→ **Structured diff data**

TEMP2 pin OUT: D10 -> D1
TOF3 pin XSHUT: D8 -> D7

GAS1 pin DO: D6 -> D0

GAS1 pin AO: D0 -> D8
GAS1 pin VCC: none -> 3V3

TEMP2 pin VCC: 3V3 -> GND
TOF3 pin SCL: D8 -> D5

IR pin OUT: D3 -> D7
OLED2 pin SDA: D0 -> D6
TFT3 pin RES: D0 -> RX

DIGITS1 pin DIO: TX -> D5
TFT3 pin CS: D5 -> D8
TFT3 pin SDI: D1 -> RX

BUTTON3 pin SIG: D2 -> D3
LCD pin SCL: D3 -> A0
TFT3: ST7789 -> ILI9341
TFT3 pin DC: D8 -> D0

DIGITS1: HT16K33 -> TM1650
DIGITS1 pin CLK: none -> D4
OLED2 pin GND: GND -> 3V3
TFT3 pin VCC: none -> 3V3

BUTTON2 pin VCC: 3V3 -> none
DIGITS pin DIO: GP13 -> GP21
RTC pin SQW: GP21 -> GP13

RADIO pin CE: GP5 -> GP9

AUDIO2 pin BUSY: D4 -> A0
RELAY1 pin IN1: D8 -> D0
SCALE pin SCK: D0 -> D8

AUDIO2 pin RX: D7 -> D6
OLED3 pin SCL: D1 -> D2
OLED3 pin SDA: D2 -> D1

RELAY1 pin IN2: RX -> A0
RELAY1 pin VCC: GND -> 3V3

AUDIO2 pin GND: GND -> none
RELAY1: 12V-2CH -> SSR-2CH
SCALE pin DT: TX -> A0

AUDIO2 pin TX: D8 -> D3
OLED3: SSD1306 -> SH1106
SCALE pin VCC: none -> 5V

→ **What needs to be done**
Only the line containing "OLED2 pin GND: GND -> 3V3" and the lines after it, up to and including the last line of the data, should appear in the answer, exactly as written.

→ **Solved exercise**
OLED2 pin GND: GND -> 3V3
TFT3 pin VCC: none -> 3V3

BUTTON2 pin VCC: 3V3 -> none
DIGITS pin DIO: GP13 -> GP21
RTC pin SQW: GP21 -> GP13

RADIO pin CE: GP5 -> GP9

AUDIO2 pin BUSY: D4 -> A0
RELAY1 pin IN1: D8 -> D0
SCALE pin SCK: D0 -> D8

AUDIO2 pin RX: D7 -> D6
OLED3 pin SCL: D1 -> D2
OLED3 pin SDA: D2 -> D1

RELAY1 pin IN2: RX -> A0
RELAY1 pin VCC: GND -> 3V3

AUDIO2 pin GND: GND -> none
RELAY1: 12V-2CH -> SSR-2CH
SCALE pin DT: TX -> A0

AUDIO2 pin TX: D8 -> D3
OLED3: SSD1306 -> SH1106
SCALE pin VCC: none -> 5V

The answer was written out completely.